→ **PROBLEM DESCRIPTION**
Using the records below, quote only the span that opens with the line containing "C13: 15uF (plus" and closes with the line containing "R21: 91k (VB3, VDD) -> 91k (VC3, VDD)", exactly and inclusively.

→ **PROVIDED DATA**
══════════
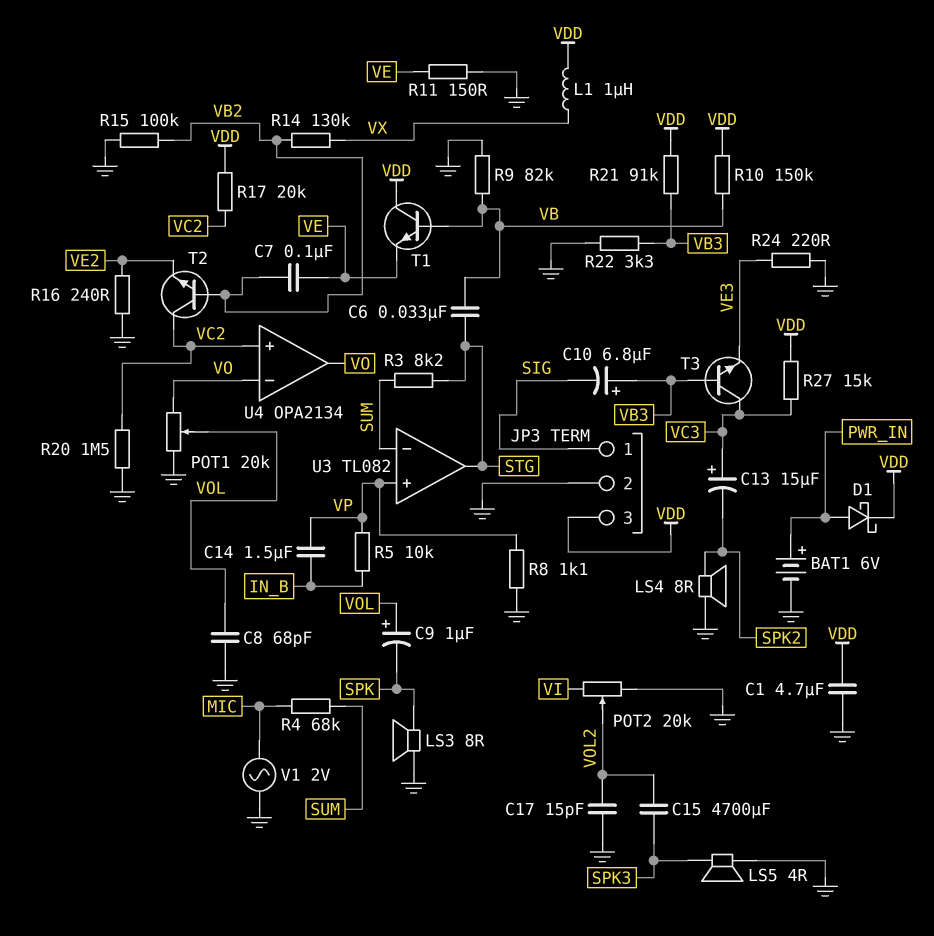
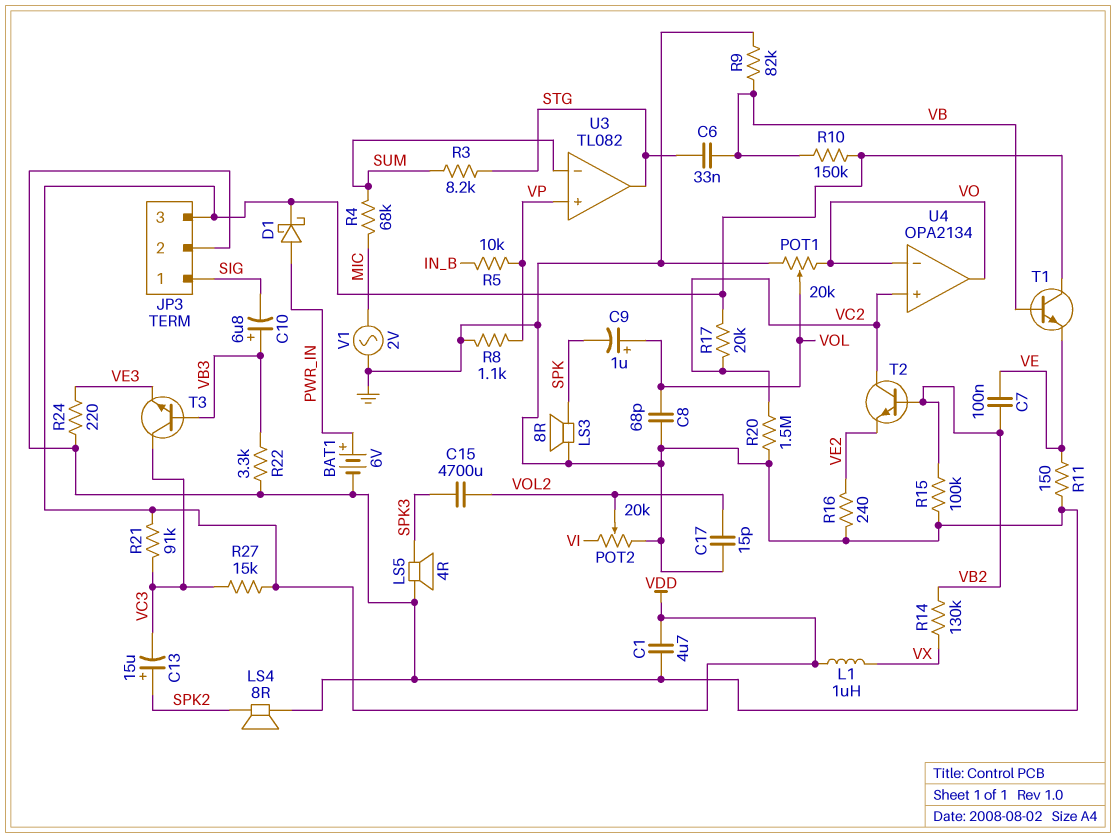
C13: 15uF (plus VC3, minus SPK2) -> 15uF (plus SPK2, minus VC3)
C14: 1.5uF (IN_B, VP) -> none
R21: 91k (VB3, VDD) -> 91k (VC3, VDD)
══════════
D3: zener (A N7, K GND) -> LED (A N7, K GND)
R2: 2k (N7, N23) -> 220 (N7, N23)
══════════
→ **EXERCISE SOLUTION**
C13: 15uF (plus VC3, minus SPK2) -> 15uF (plus SPK2, minus VC3)
C14: 1.5uF (IN_B, VP) -> none
R21: 91k (VB3, VDD) -> 91k (VC3, VDD)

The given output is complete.